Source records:
•••

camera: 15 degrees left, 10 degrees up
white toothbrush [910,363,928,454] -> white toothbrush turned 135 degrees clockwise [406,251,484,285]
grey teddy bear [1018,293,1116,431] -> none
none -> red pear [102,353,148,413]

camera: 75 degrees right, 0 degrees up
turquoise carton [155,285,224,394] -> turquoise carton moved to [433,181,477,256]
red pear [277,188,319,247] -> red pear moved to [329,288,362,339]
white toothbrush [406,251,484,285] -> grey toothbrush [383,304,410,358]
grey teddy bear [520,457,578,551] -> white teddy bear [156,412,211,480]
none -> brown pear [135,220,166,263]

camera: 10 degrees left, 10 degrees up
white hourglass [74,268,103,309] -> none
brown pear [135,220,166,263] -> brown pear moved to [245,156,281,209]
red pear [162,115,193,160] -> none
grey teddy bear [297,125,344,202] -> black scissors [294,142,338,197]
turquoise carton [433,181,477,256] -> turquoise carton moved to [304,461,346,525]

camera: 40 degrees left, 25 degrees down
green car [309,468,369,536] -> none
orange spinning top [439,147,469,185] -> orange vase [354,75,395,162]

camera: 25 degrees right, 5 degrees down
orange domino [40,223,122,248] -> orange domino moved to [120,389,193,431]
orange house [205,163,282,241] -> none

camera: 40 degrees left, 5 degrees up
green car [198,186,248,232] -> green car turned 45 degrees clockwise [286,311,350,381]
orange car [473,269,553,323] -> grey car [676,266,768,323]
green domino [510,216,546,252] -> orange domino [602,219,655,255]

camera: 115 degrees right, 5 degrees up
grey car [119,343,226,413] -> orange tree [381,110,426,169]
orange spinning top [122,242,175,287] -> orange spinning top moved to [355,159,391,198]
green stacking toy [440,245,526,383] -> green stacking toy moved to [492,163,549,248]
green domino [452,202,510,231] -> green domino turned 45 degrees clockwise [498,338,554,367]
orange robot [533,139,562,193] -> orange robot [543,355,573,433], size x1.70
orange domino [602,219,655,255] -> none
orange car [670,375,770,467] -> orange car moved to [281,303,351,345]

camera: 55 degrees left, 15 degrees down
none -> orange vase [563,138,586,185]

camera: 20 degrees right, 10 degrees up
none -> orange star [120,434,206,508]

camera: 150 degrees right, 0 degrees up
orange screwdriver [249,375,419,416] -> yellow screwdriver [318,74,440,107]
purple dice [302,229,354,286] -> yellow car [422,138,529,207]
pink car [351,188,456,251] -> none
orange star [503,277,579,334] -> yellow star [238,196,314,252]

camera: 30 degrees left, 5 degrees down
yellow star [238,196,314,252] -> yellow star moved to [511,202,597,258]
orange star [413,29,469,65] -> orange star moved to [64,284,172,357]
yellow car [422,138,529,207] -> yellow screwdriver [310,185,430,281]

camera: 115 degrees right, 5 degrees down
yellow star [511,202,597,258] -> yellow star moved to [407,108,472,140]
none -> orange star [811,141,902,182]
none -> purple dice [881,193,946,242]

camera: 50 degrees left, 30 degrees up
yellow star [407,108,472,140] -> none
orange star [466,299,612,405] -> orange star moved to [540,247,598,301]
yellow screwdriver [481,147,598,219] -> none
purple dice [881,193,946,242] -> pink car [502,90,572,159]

•••

### What this task involves
Among the records above, extract exactly the lines from the line with "green car [309,468,369,536] -> none" to the line with "camera: 40 degrees left, 5 degrees up", both lines included, and leave out the rest.

### Result
green car [309,468,369,536] -> none
orange spinning top [439,147,469,185] -> orange vase [354,75,395,162]

camera: 25 degrees right, 5 degrees down
orange domino [40,223,122,248] -> orange domino moved to [120,389,193,431]
orange house [205,163,282,241] -> none

camera: 40 degrees left, 5 degrees up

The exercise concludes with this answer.